Where does the string "yellow" appear in the listing below? Copy every line where it does.

THE DATA:
• • • • • • •

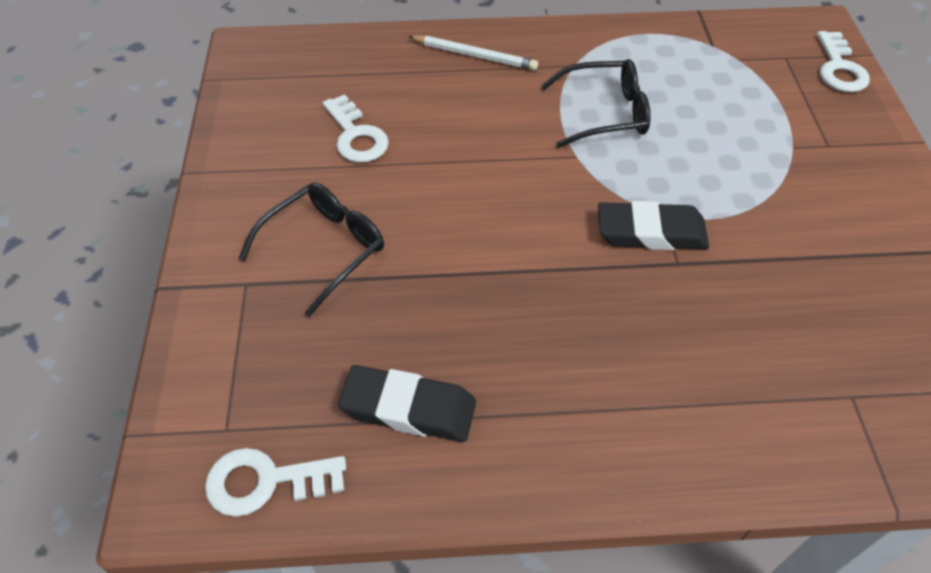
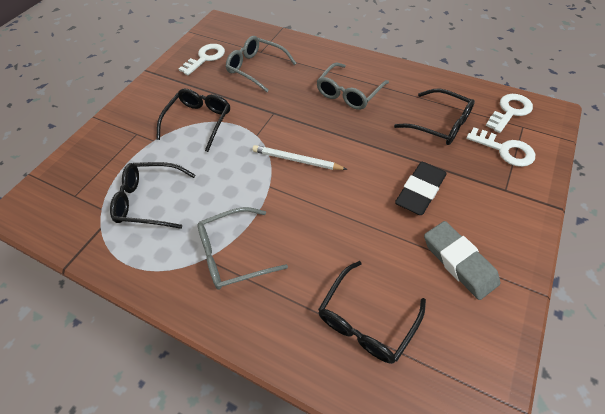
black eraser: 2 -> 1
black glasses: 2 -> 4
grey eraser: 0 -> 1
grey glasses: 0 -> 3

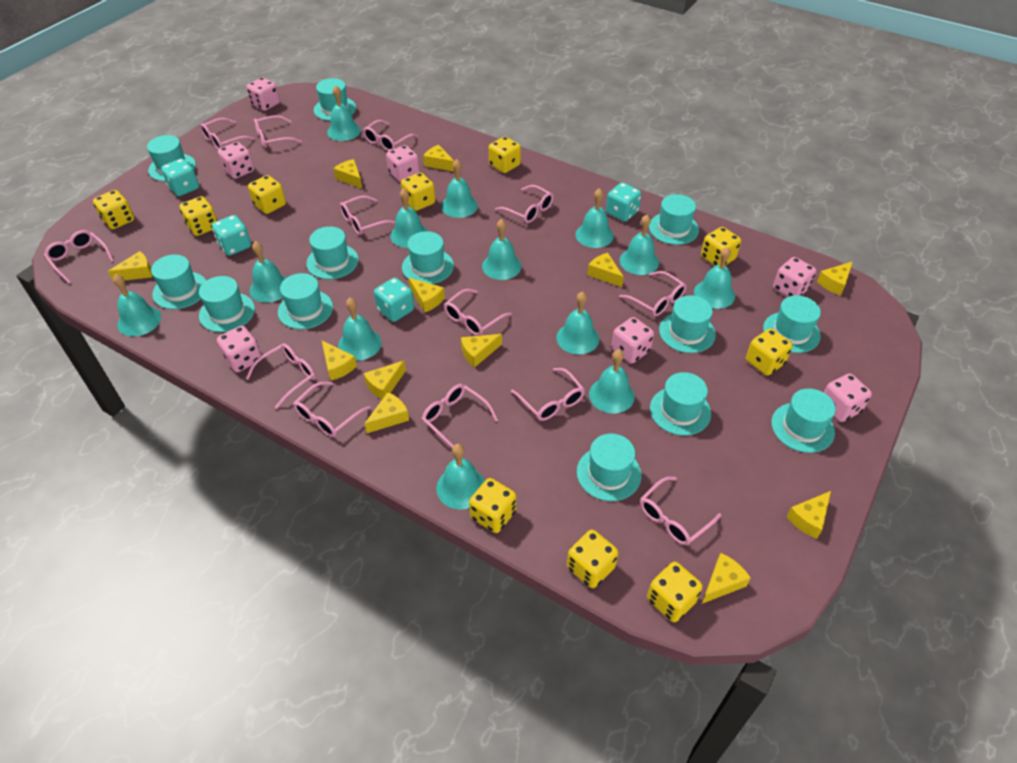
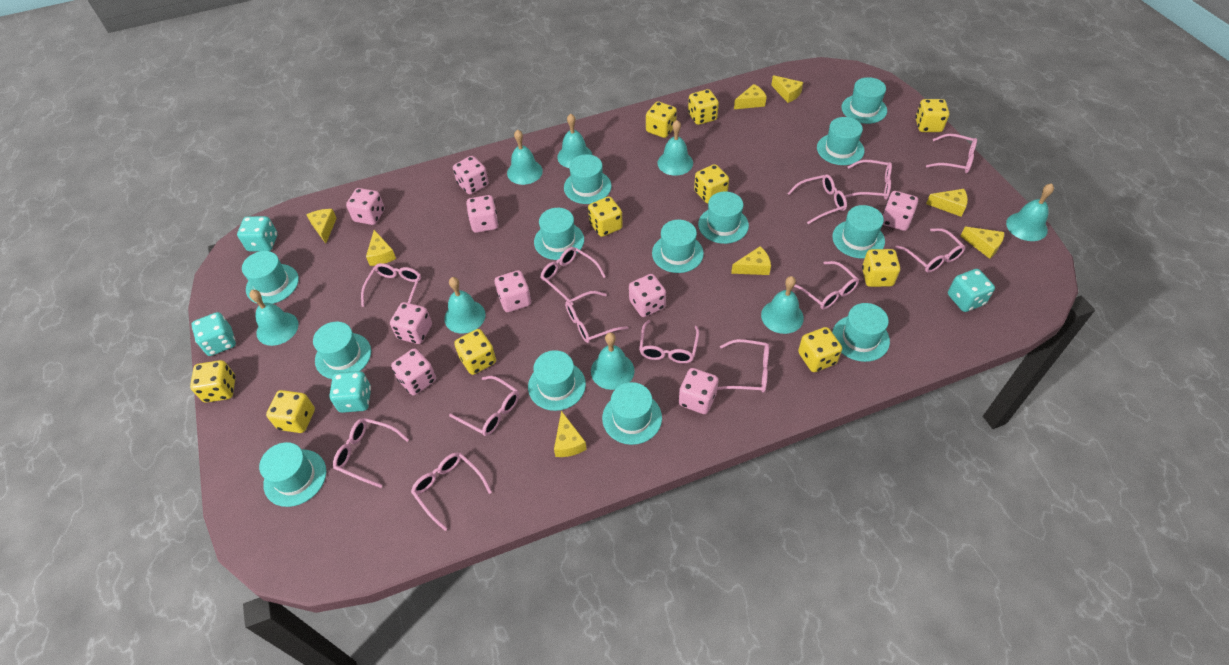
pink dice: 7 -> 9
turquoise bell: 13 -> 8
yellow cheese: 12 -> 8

• • • • • • •

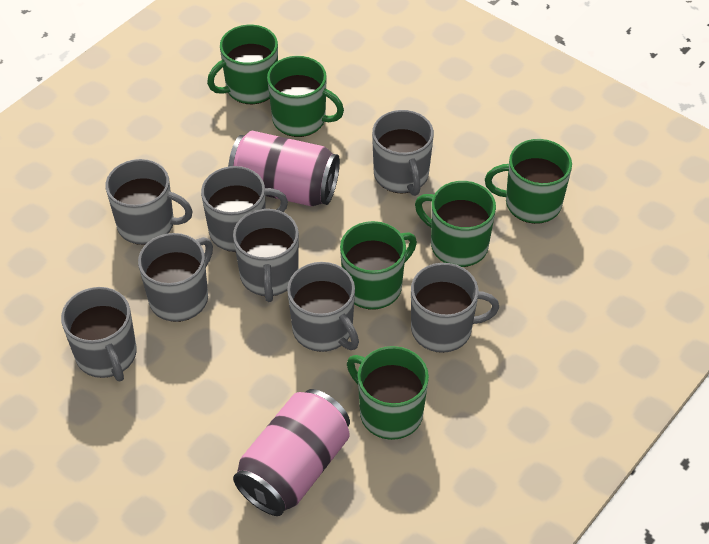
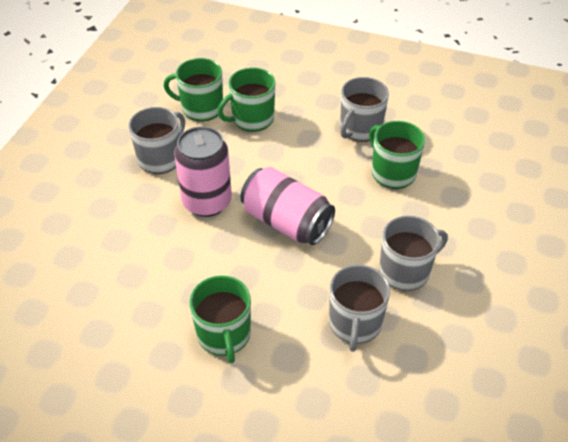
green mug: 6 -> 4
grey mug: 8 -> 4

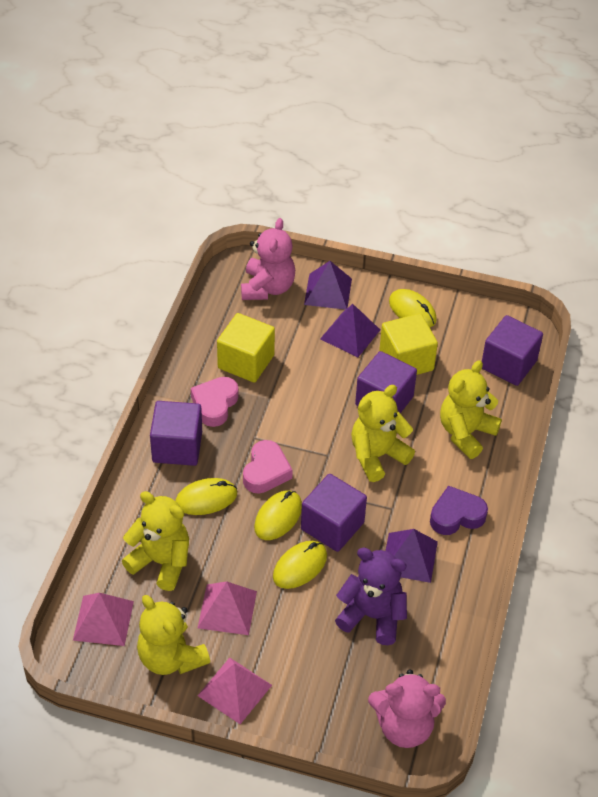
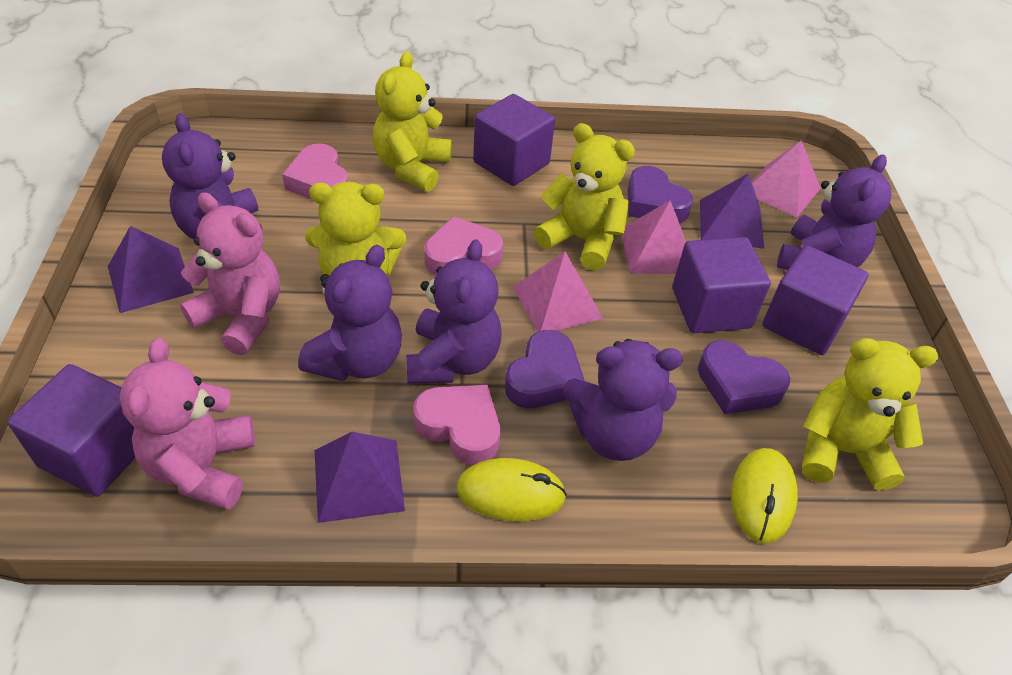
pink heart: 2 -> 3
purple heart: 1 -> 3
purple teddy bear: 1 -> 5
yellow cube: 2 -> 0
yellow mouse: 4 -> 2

• • • • • • •

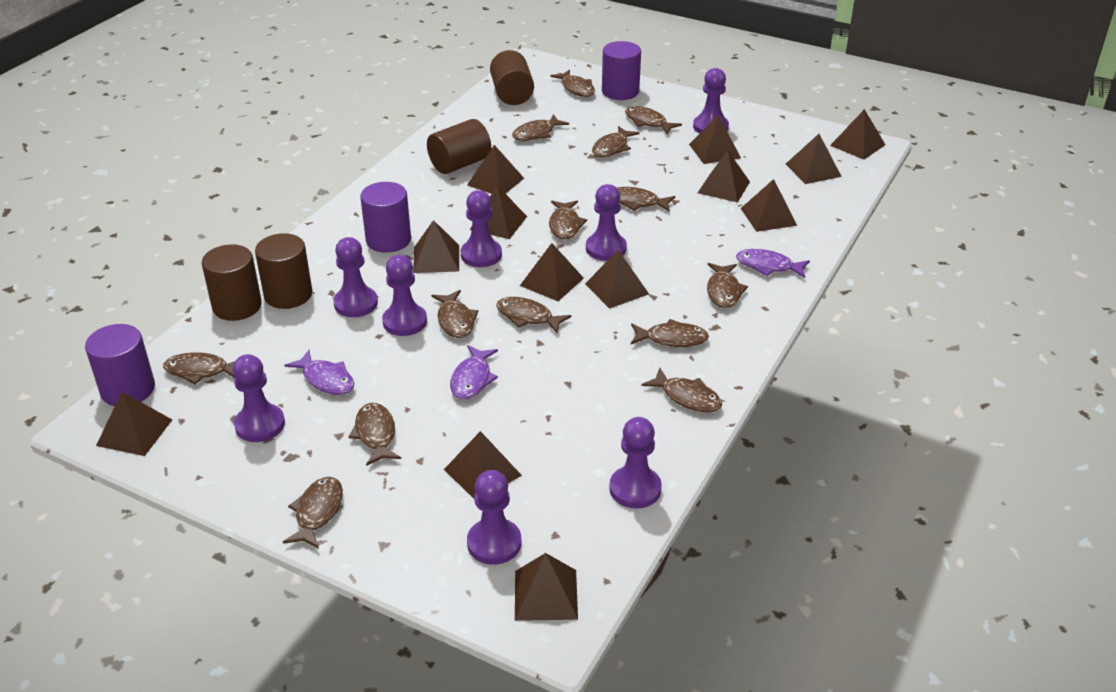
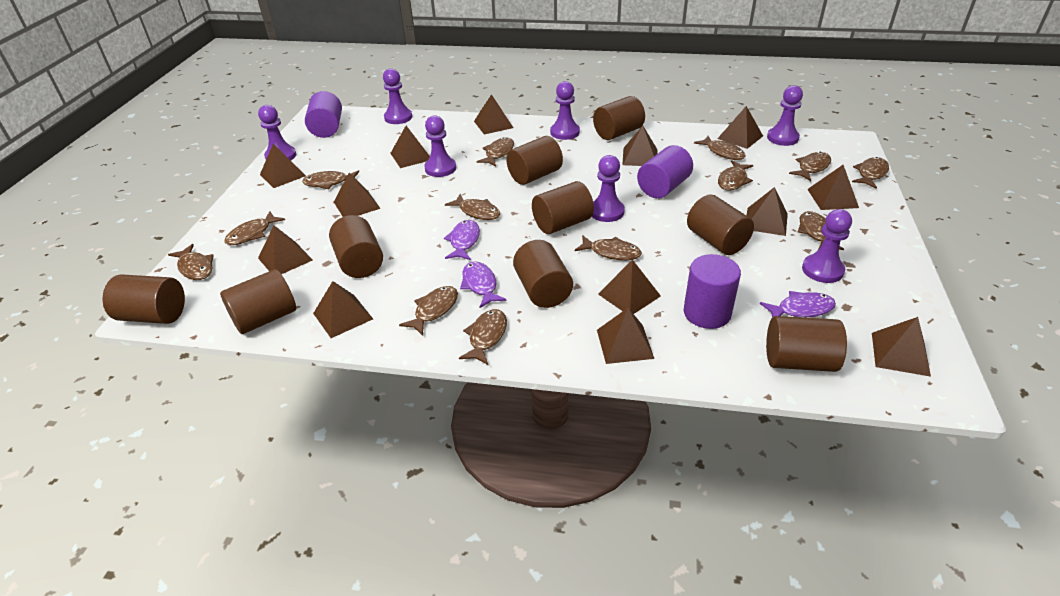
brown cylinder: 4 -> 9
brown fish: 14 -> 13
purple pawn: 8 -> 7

• • • • • • •

TASK RESULT:
yellow cheese: 12 -> 8
yellow cube: 2 -> 0
yellow mouse: 4 -> 2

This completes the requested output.